EXERCISE AIM: Retype all the records below exactly as they are, with no image carried over.

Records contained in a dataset
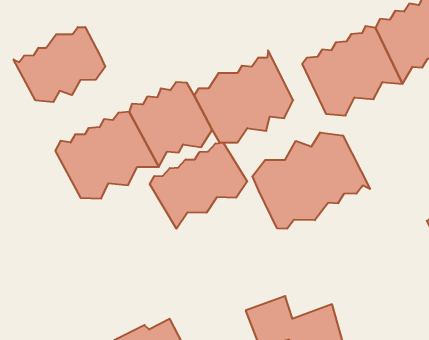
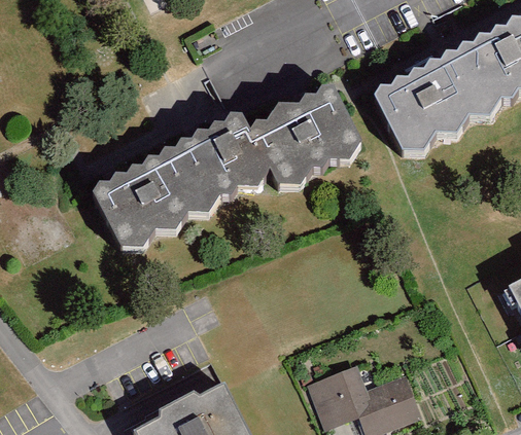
building: [14,27,105,102] -> none
building: [252,132,370,229] -> none
building: [150,143,247,229] -> none

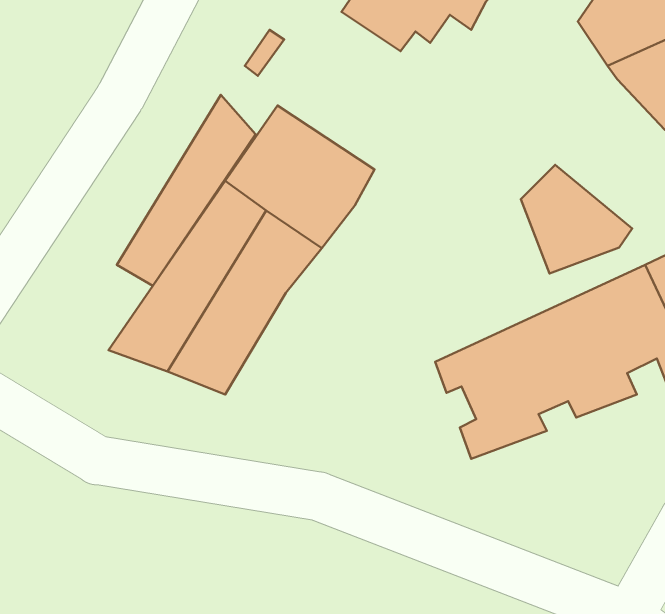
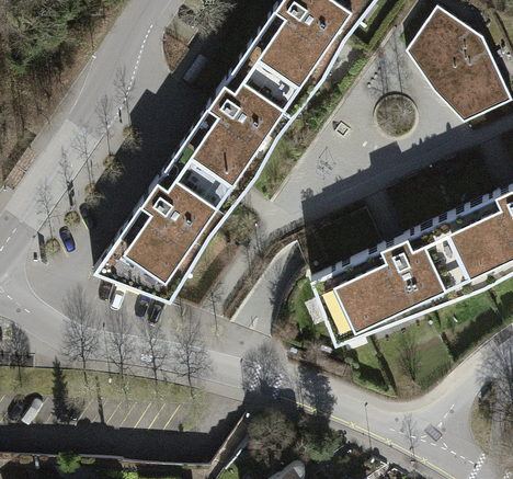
building: none -> [207,44,326,149]
building: [117,95,255,286] -> none
building: [521,165,632,273] -> none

ANSWER TO THIS PROBLEM:
building: [14,27,105,102] -> none
building: [252,132,370,229] -> none
building: [150,143,247,229] -> none

building: none -> [207,44,326,149]
building: [117,95,255,286] -> none
building: [521,165,632,273] -> none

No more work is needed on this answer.